> **Exercise**
Would you copy the records exactly, leaving the pictures out?

[Before-and-after object lists]

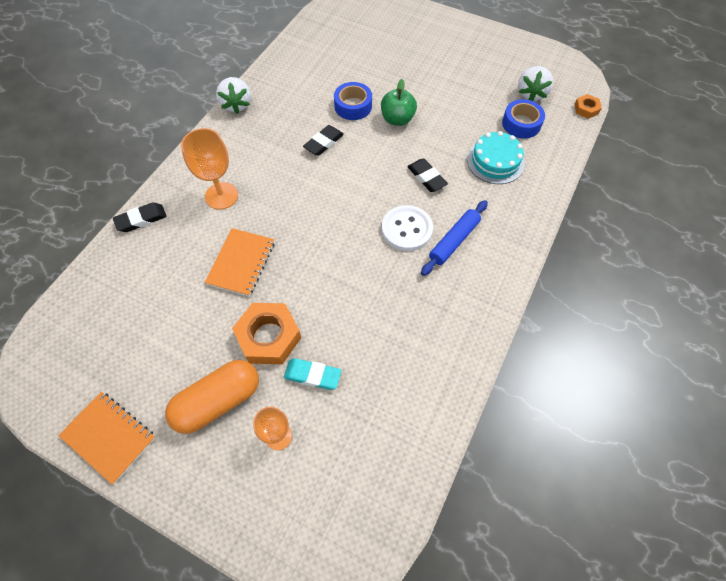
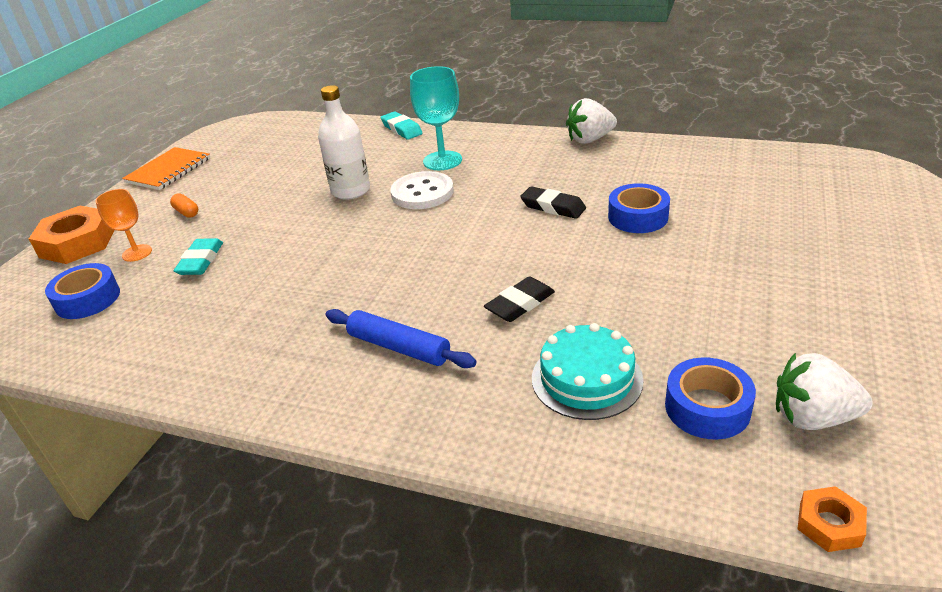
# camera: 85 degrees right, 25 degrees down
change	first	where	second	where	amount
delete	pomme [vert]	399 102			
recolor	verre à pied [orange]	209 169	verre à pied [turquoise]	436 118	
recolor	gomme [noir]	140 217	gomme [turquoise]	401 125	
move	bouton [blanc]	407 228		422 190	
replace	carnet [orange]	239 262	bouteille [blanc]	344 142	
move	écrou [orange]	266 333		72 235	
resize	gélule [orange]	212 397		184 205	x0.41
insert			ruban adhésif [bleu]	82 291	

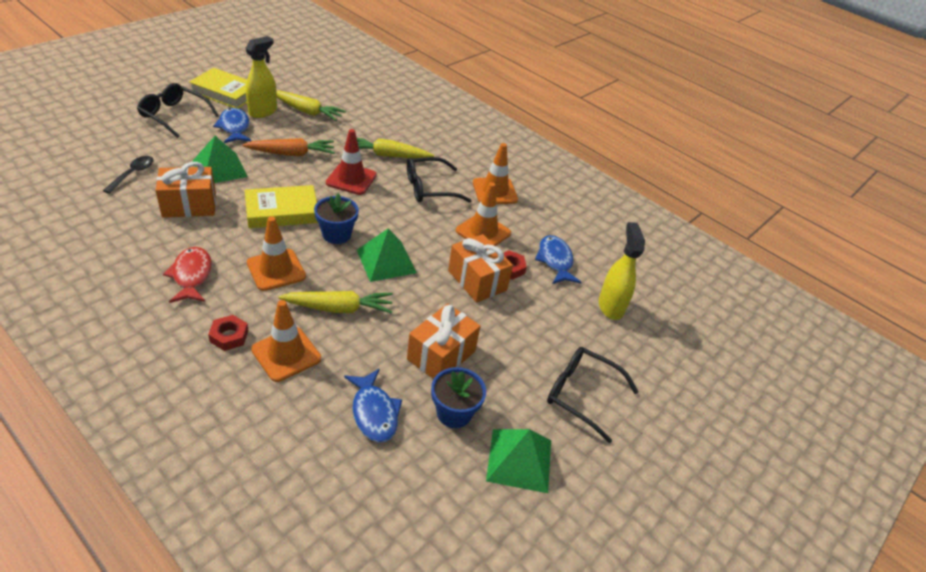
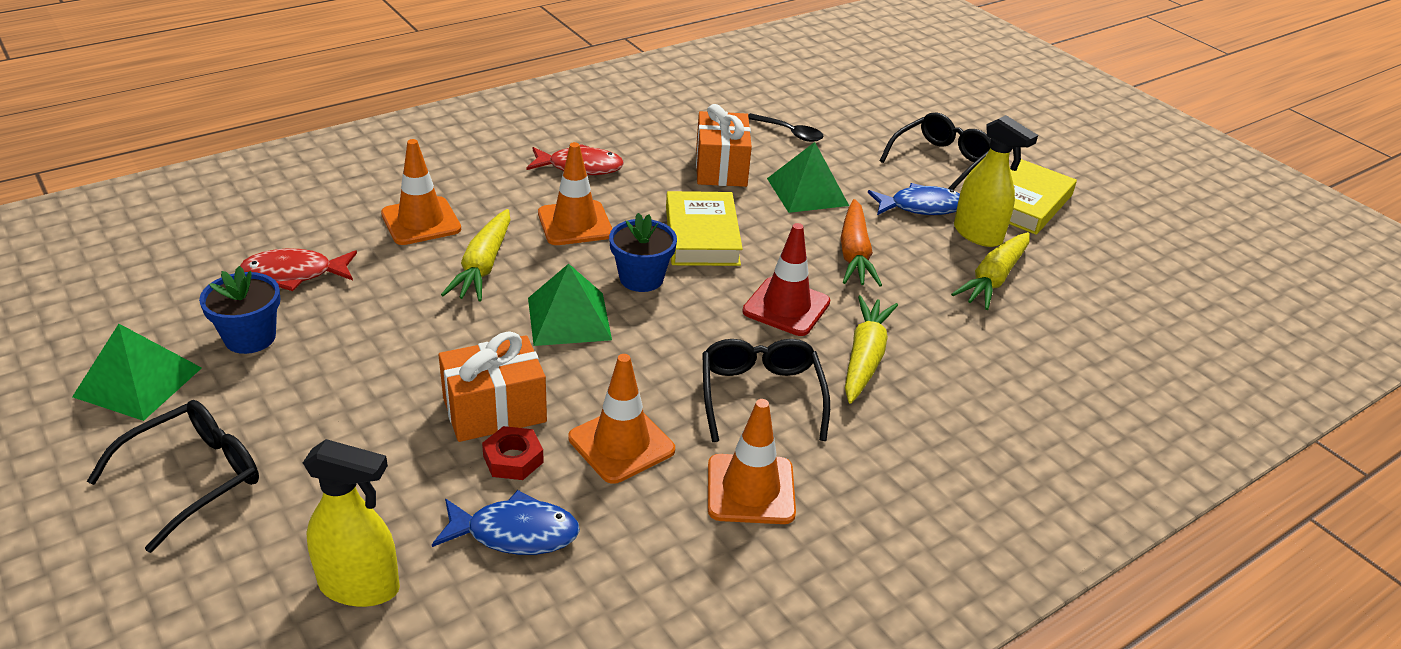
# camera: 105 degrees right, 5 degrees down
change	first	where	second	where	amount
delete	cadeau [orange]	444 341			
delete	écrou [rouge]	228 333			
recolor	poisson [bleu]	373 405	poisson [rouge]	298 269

> **Solution**
# camera: 85 degrees right, 25 degrees down
change	first	where	second	where	amount
delete	pomme [vert]	399 102			
recolor	verre à pied [orange]	209 169	verre à pied [turquoise]	436 118	
recolor	gomme [noir]	140 217	gomme [turquoise]	401 125	
move	bouton [blanc]	407 228		422 190	
replace	carnet [orange]	239 262	bouteille [blanc]	344 142	
move	écrou [orange]	266 333		72 235	
resize	gélule [orange]	212 397		184 205	x0.41
insert			ruban adhésif [bleu]	82 291	

# camera: 105 degrees right, 5 degrees down
change	first	where	second	where	amount
delete	cadeau [orange]	444 341			
delete	écrou [rouge]	228 333			
recolor	poisson [bleu]	373 405	poisson [rouge]	298 269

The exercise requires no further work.